Source material =
━━━━━━━━━━━━━━━━
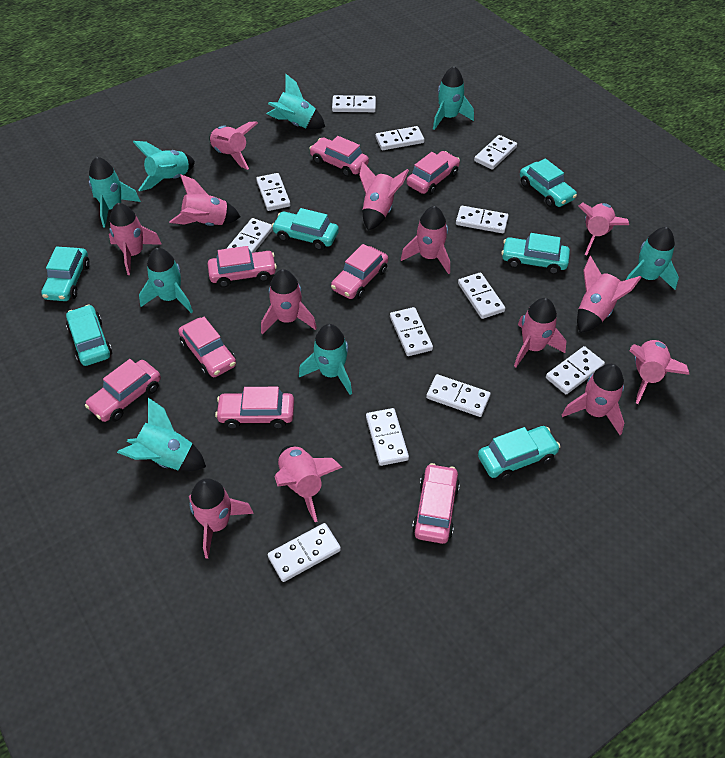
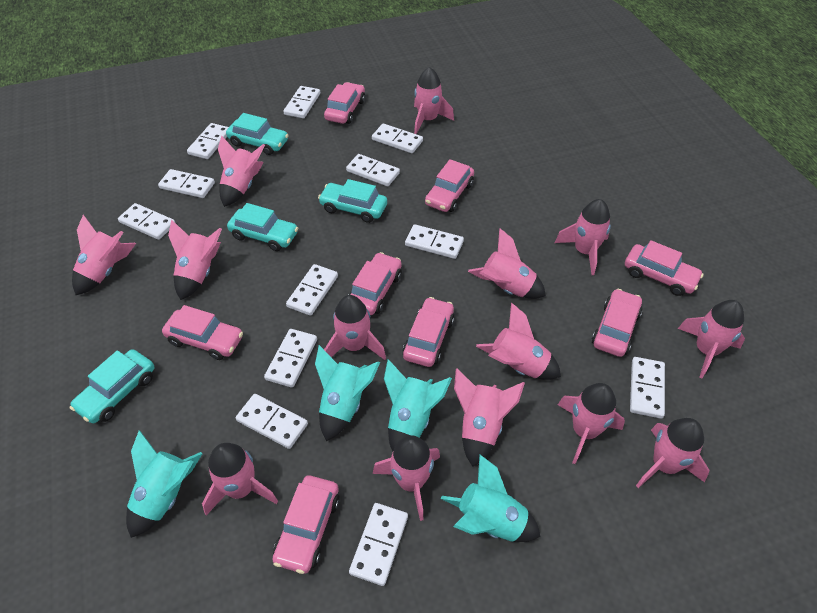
pink rocket: 13 -> 14
turquoise car: 6 -> 4
turquoise rocket: 8 -> 4

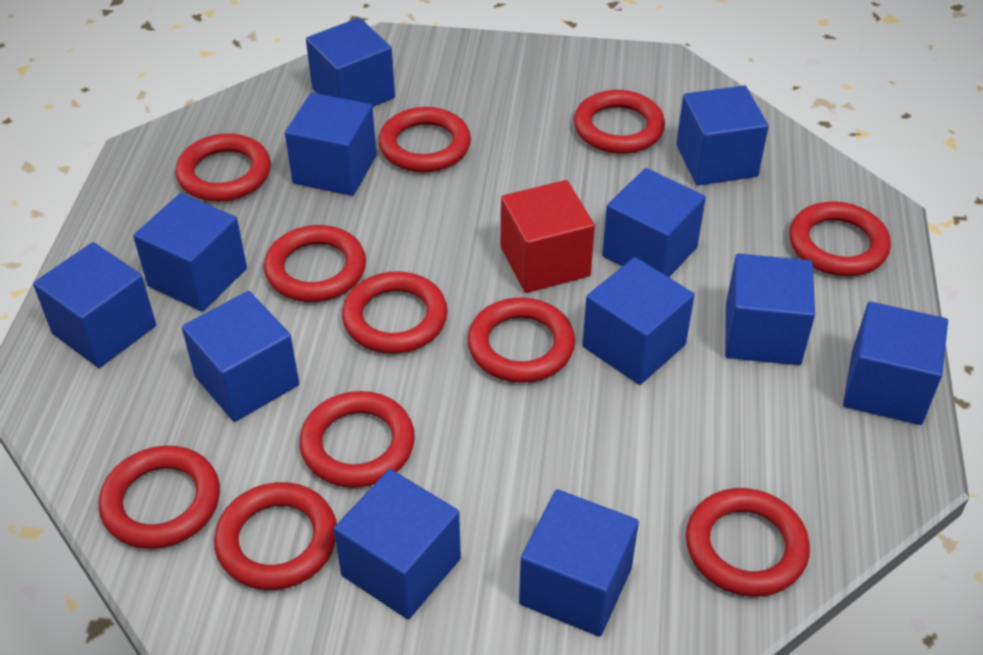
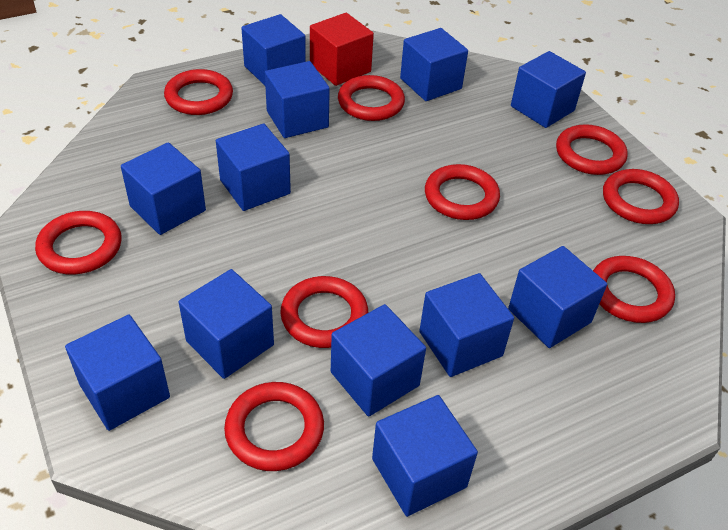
red ring: 11 -> 9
━━━━━━━━━━━━━━━━
Goal of the exercise = Please restate all of the listing above word for word, with no pictures.

Response to the task =
pink rocket: 13 -> 14
turquoise car: 6 -> 4
turquoise rocket: 8 -> 4

red ring: 11 -> 9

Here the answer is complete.